---- DATA FOR ANALYSIS
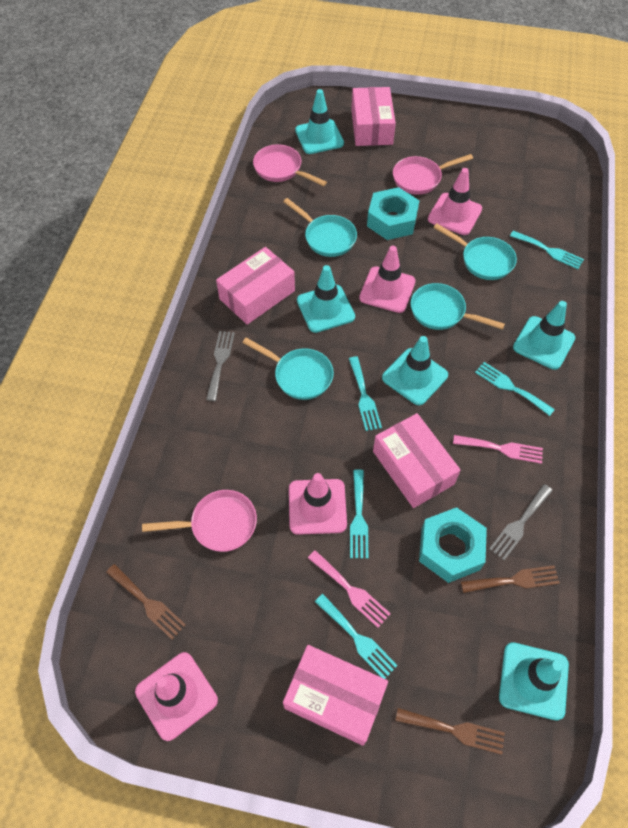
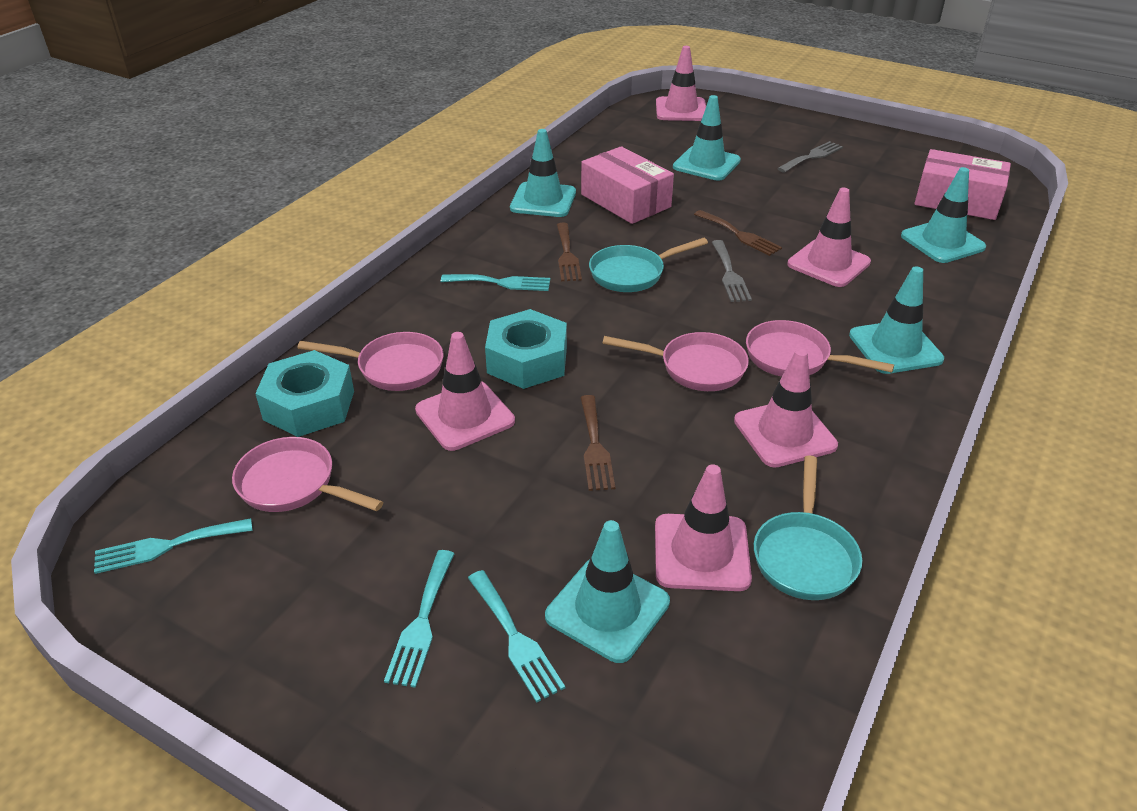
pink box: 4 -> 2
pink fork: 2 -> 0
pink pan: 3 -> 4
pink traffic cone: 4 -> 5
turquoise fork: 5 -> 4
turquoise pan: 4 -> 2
--------
---- DATA FOR ANALYSIS
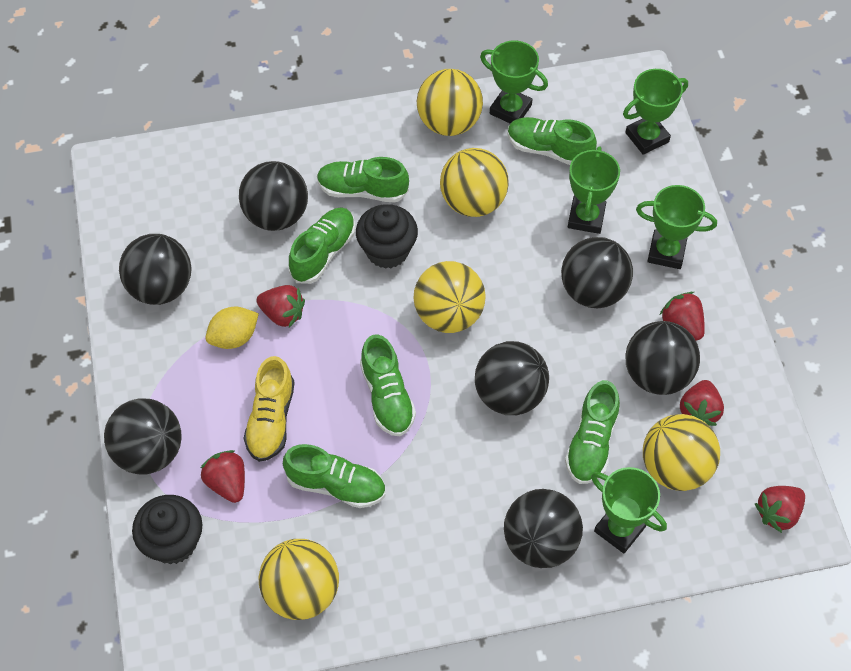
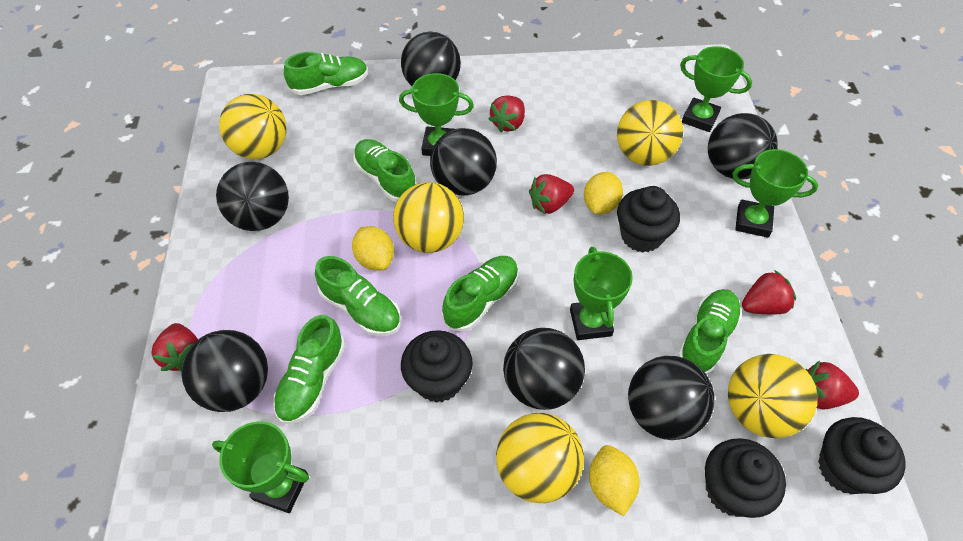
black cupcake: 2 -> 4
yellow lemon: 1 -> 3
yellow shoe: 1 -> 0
--------
TASK STATEMENT
Take the lines above from the one containing "pink box: 4 -> 2" to the one containing "turquoise pan: 4 -> 2" and retype them exactly, both ends included, with nothing added.

EXERCISE RESULT
pink box: 4 -> 2
pink fork: 2 -> 0
pink pan: 3 -> 4
pink traffic cone: 4 -> 5
turquoise fork: 5 -> 4
turquoise pan: 4 -> 2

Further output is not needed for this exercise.